[TASK OBJECTIVE]:
After reading the data below, copy out every line that contains the word "camera".

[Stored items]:
────────

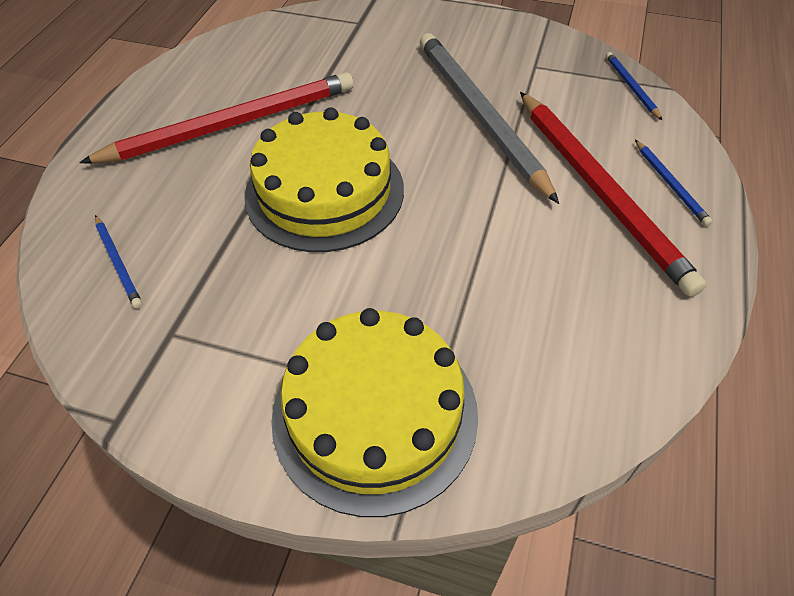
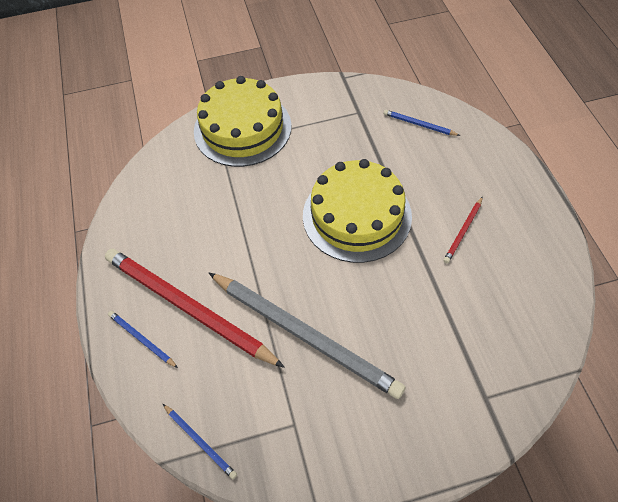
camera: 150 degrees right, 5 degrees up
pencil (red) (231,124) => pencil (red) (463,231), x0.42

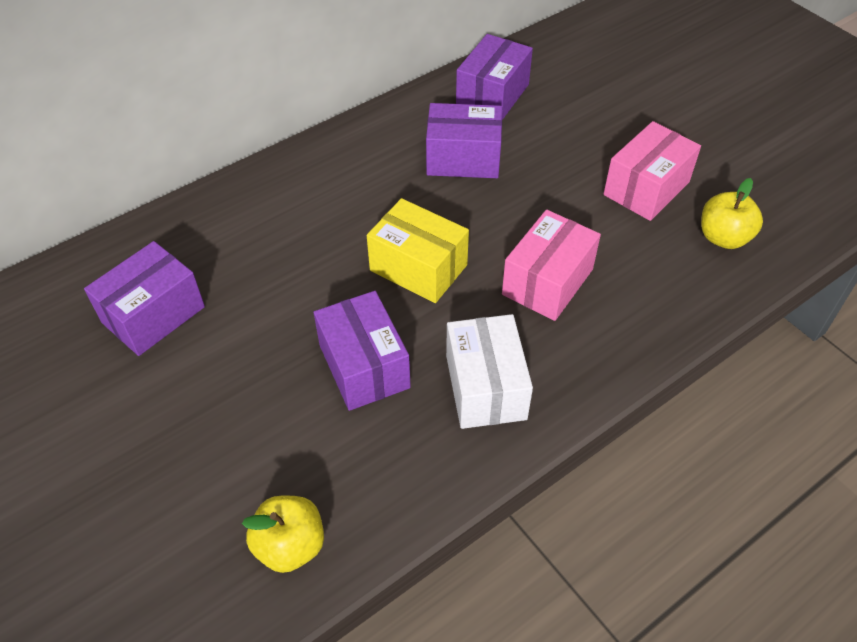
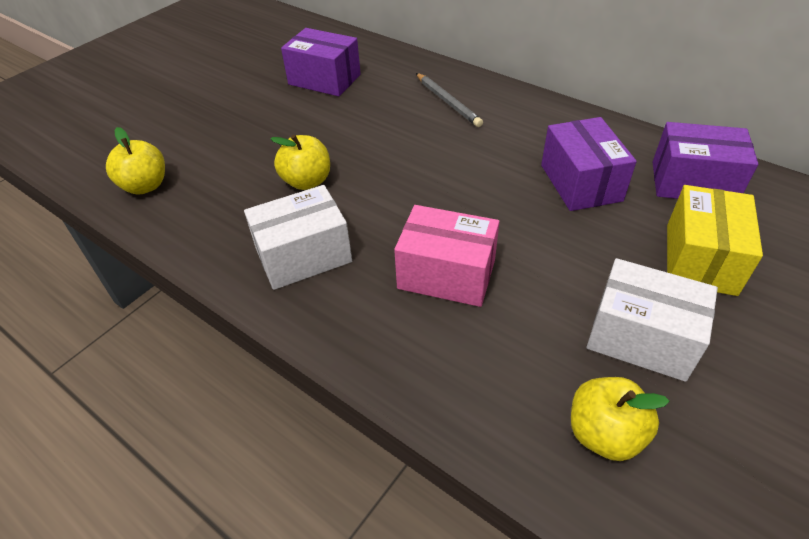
camera: 75 degrees right, 5 degrees down
parcel (purple) (364,366) => apple (yellow) (307,181)
parcel (yellow) (418,267) => parcel (yellow) (700,259), move
parcel (pink) (646,188) => parcel (snow-white) (641,337)
nothing => pencil (ash-grey) (447,102)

────────

[COMPLETED EXERCISE]:
camera: 150 degrees right, 5 degrees up
camera: 75 degrees right, 5 degrees down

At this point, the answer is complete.